WORK INSTRUCTION: Report each line from the entries in which "turquoise" can be found.

GIVEN DATA:
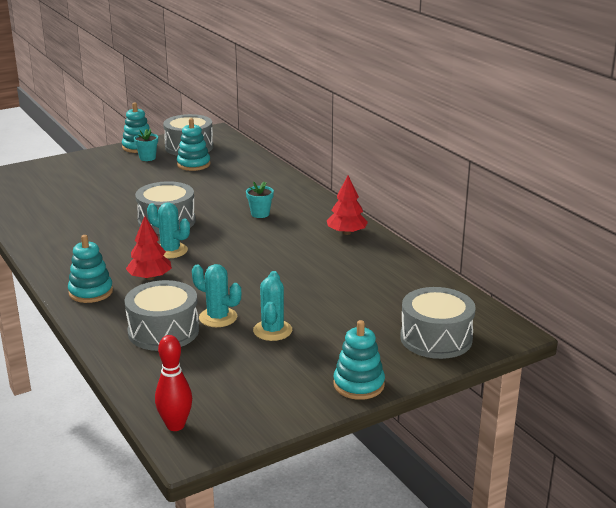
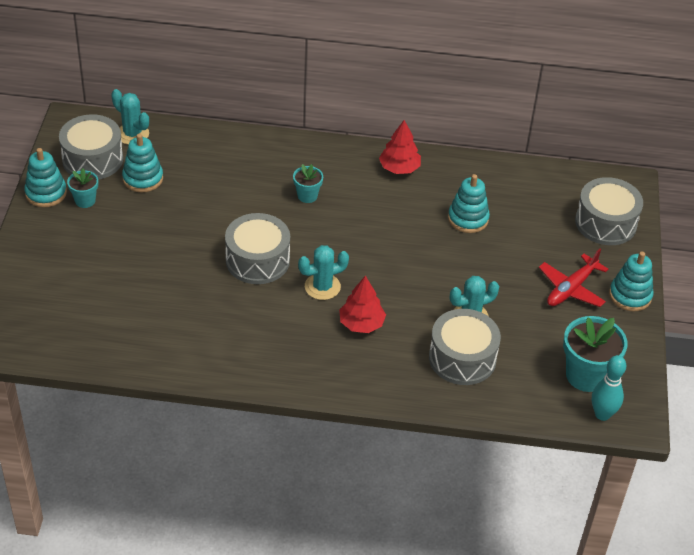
camera: 55 degrees left, 20 degrees up
turquoise stacking toy [68,235,113,303] -> turquoise stacking toy moved to [448,174,490,233]
red bowling pin [155,335,192,431] -> turquoise bowling pin [592,355,626,421]
turquoise cactus [253,271,292,341] -> turquoise cactus moved to [111,89,149,145]
none -> red plane [539,249,608,307]
none -> turquoise flower pot [563,316,628,392]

THE ANSWER:
turquoise stacking toy [68,235,113,303] -> turquoise stacking toy moved to [448,174,490,233]
red bowling pin [155,335,192,431] -> turquoise bowling pin [592,355,626,421]
turquoise cactus [253,271,292,341] -> turquoise cactus moved to [111,89,149,145]
none -> turquoise flower pot [563,316,628,392]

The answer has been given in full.